## Work task
The required output is the exact run of lines from the one that contains "DRIVER: L9110S -> L298N" to the end of the data, with every picture left out.

---------- Records for this exercise ----------

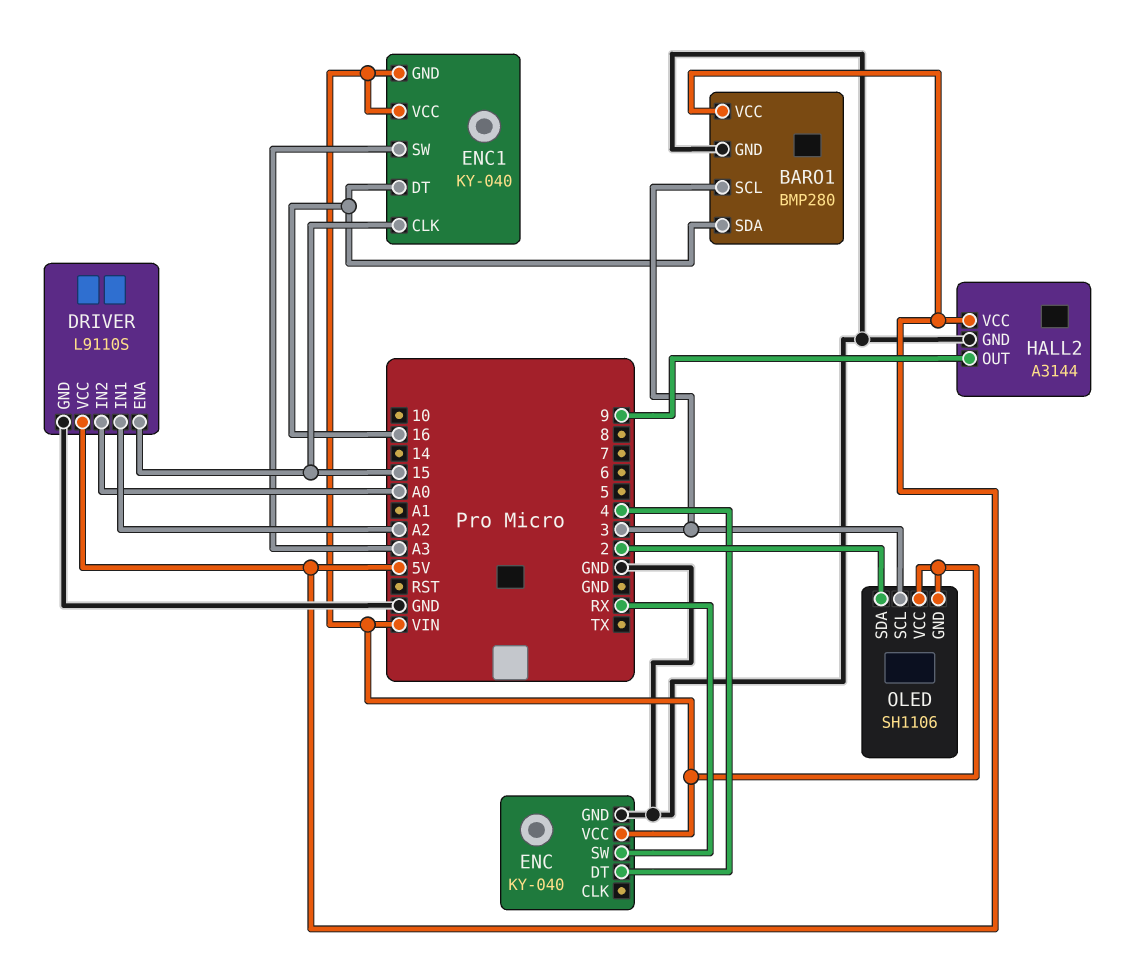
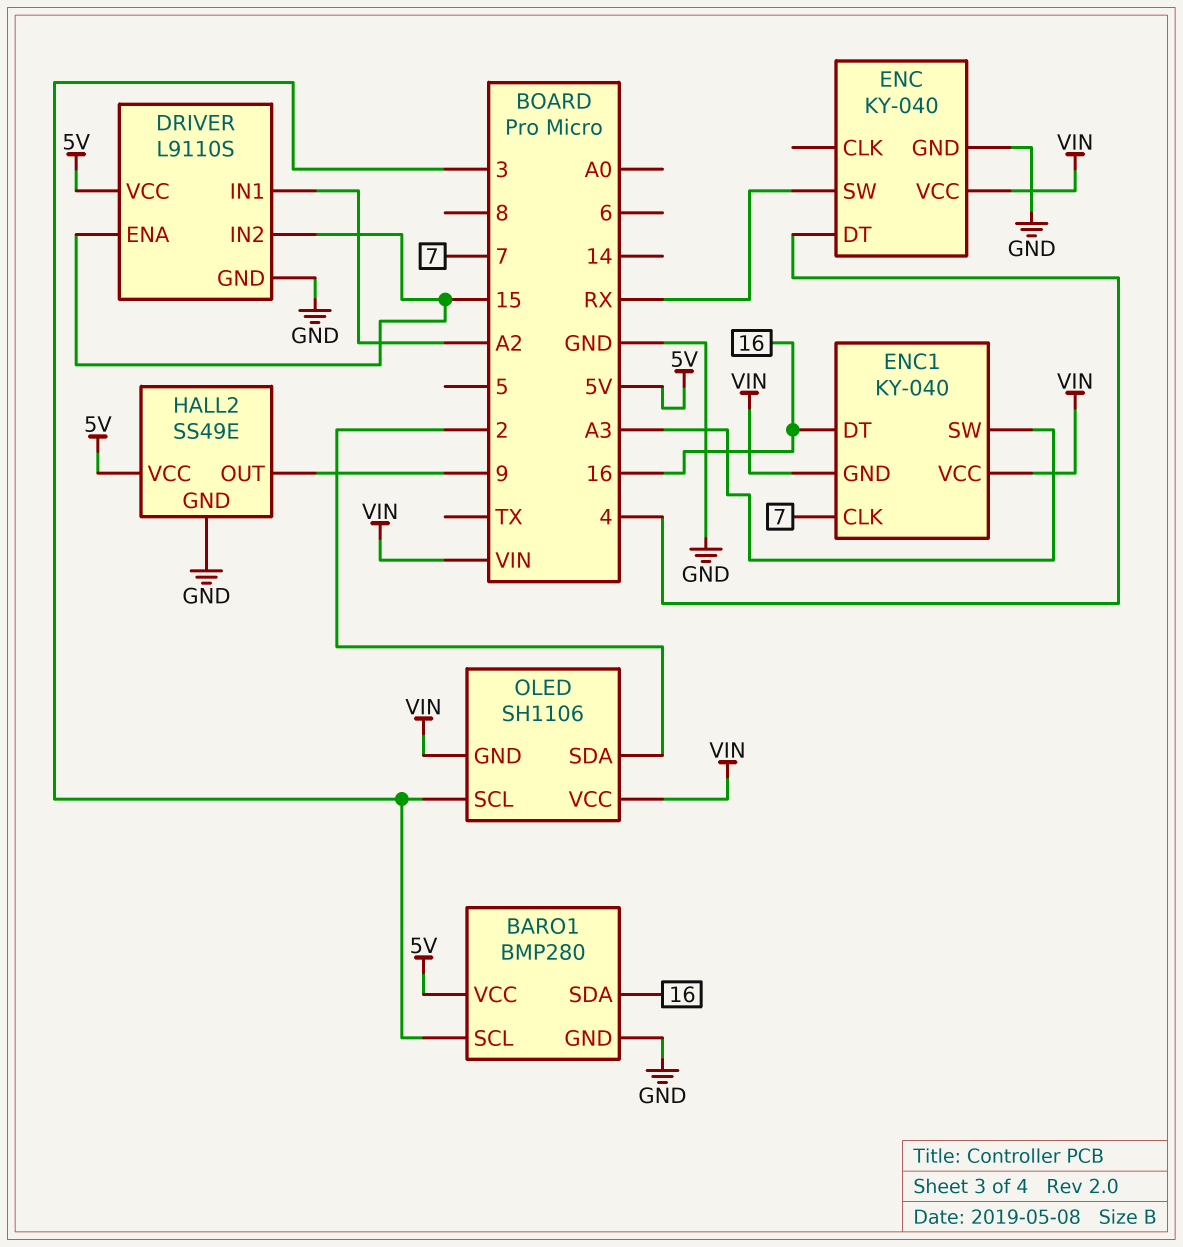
DRIVER pin IN2: A0 -> 15
ENC1 pin CLK: 15 -> 7
HALL2: A3144 -> SS49E

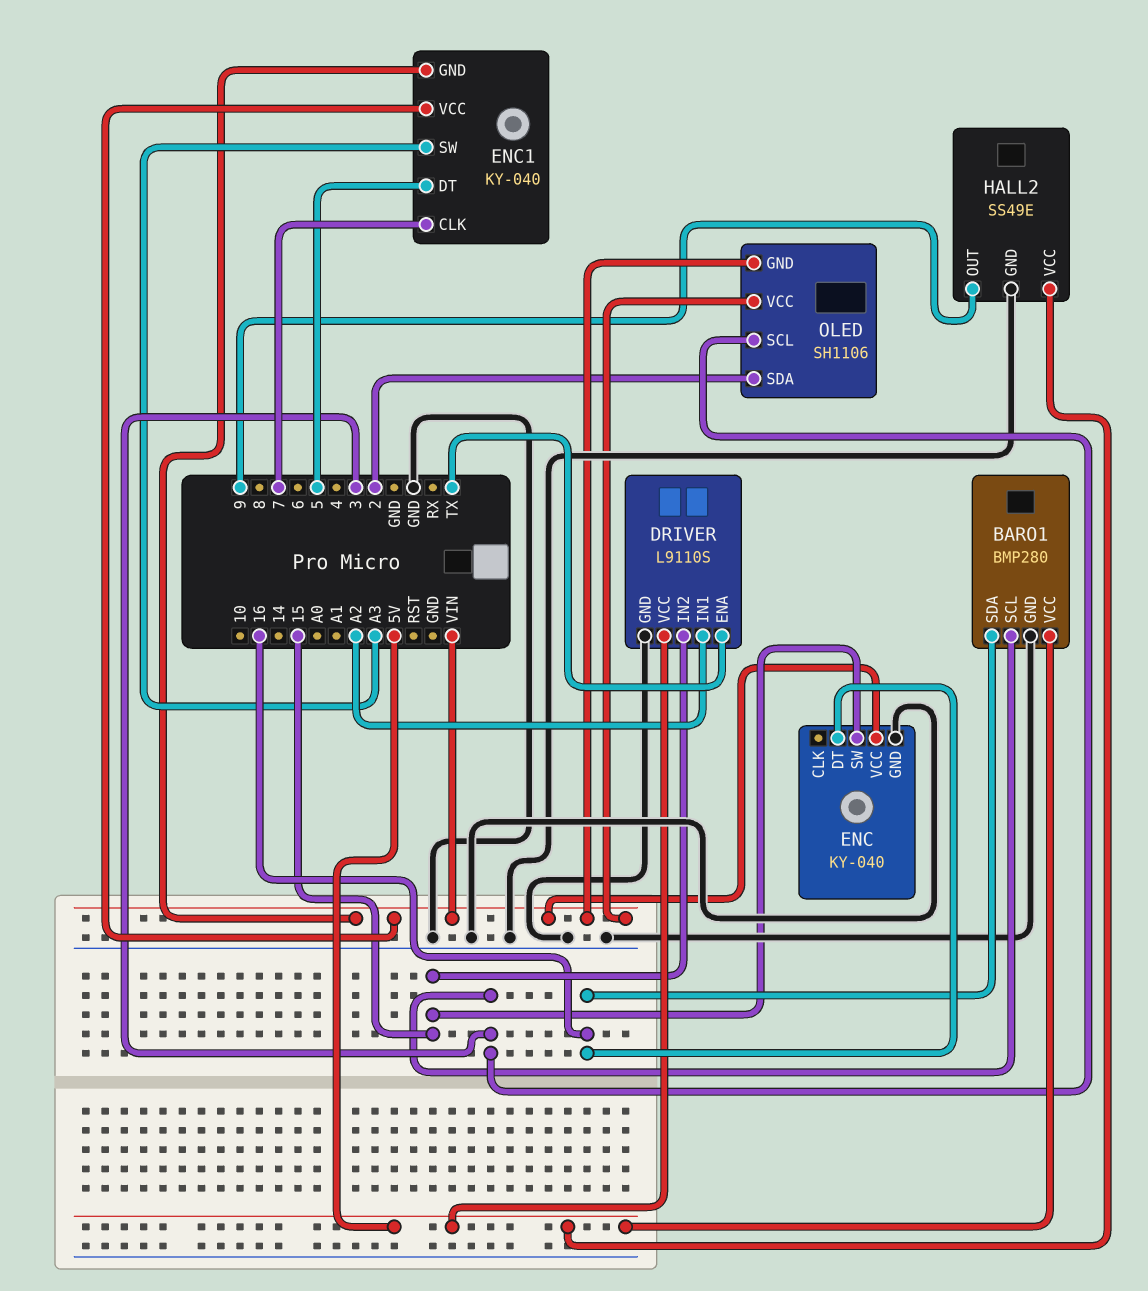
DRIVER pin ENA: 15 -> TX
ENC pin DT: 4 -> 16
ENC pin SW: RX -> 15
ENC1 pin DT: 16 -> 5

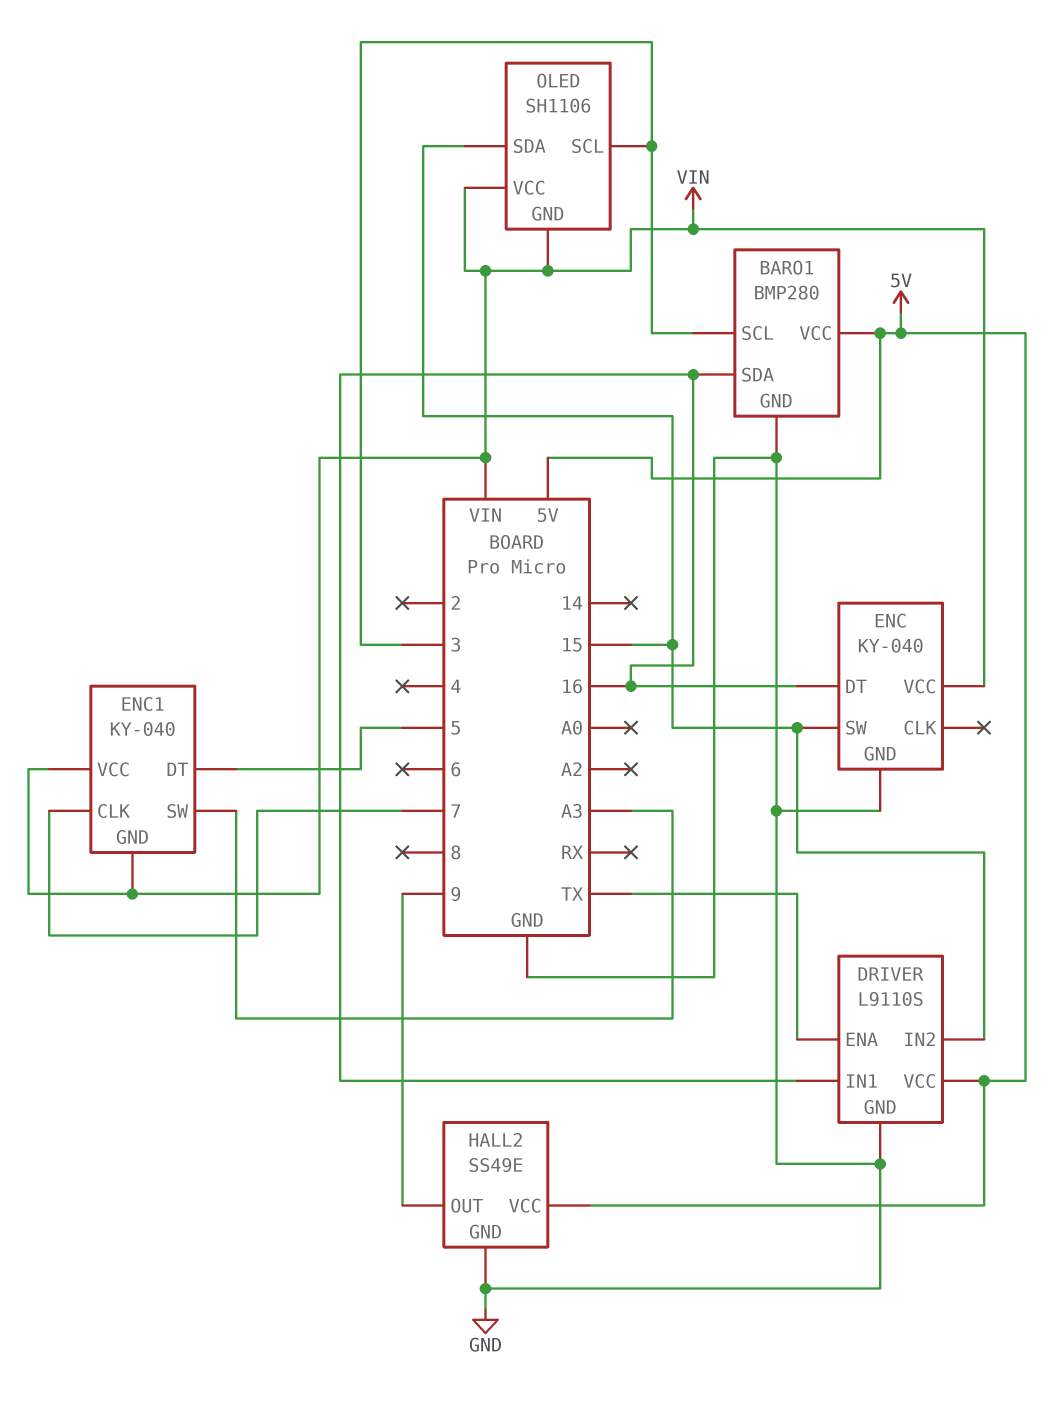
DRIVER pin IN1: A2 -> 16
OLED pin SDA: 2 -> 15

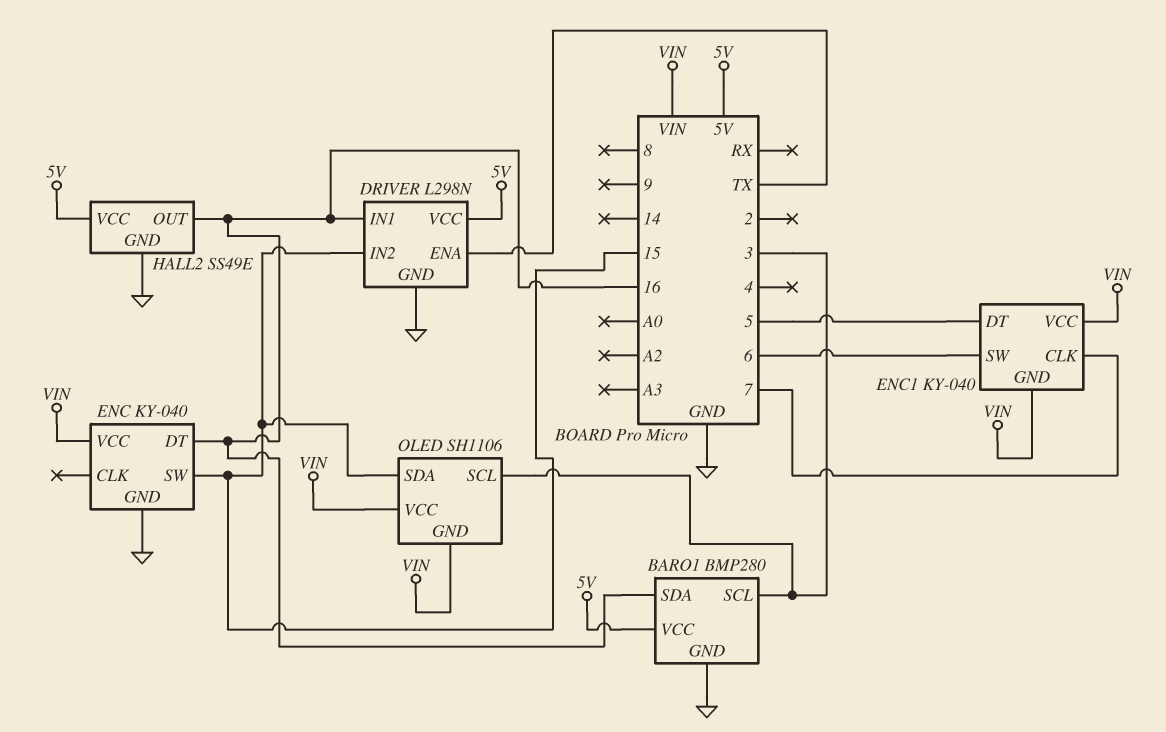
DRIVER: L9110S -> L298N
ENC1 pin SW: A3 -> 6
HALL2 pin OUT: 9 -> 16

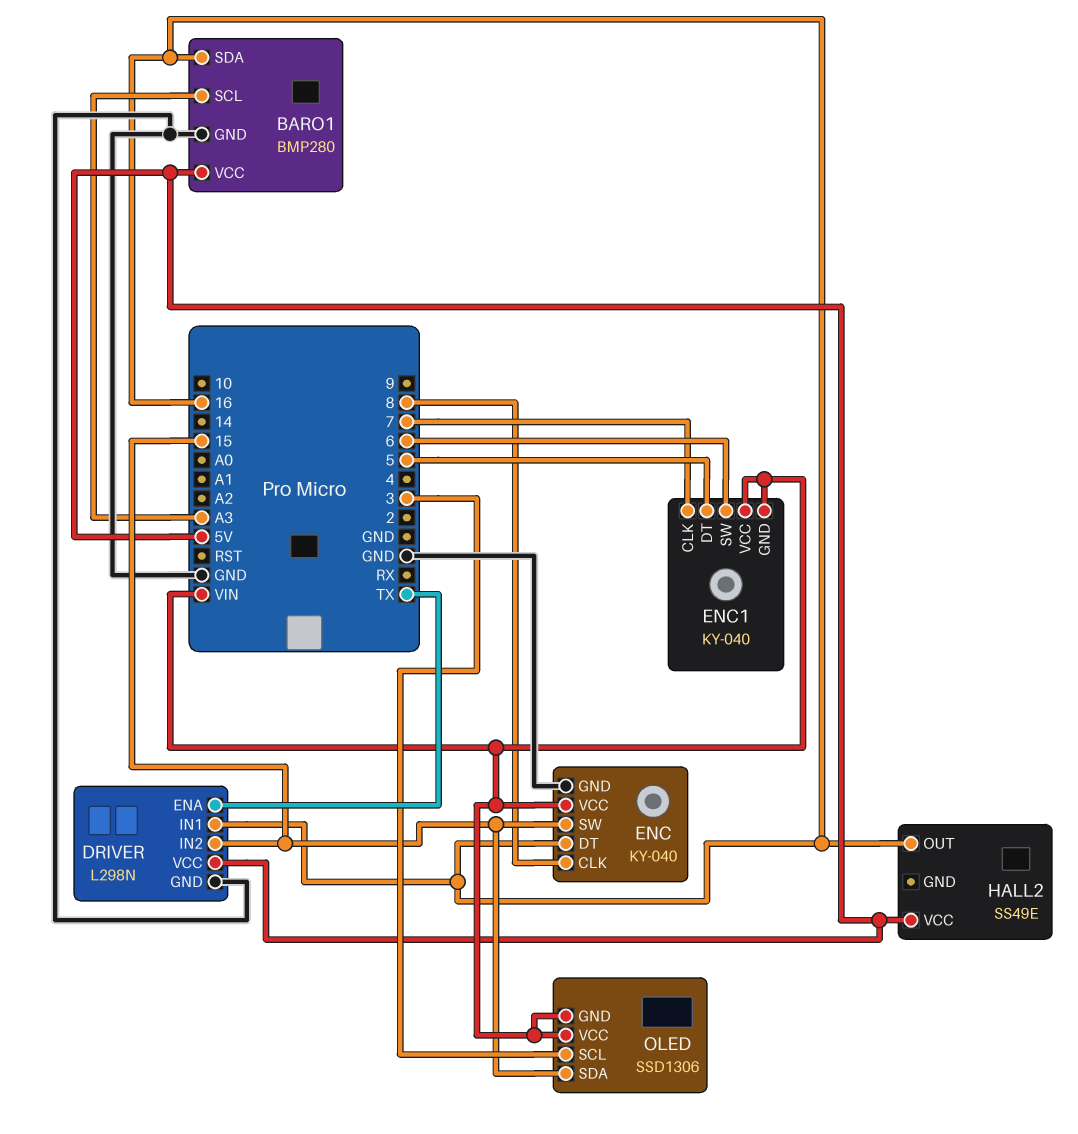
BARO1 pin SCL: 3 -> A3
ENC pin CLK: none -> 8
HALL2 pin GND: GND -> none
OLED: SH1106 -> SSD1306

----------

## Solution
DRIVER: L9110S -> L298N
ENC1 pin SW: A3 -> 6
HALL2 pin OUT: 9 -> 16

BARO1 pin SCL: 3 -> A3
ENC pin CLK: none -> 8
HALL2 pin GND: GND -> none
OLED: SH1106 -> SSD1306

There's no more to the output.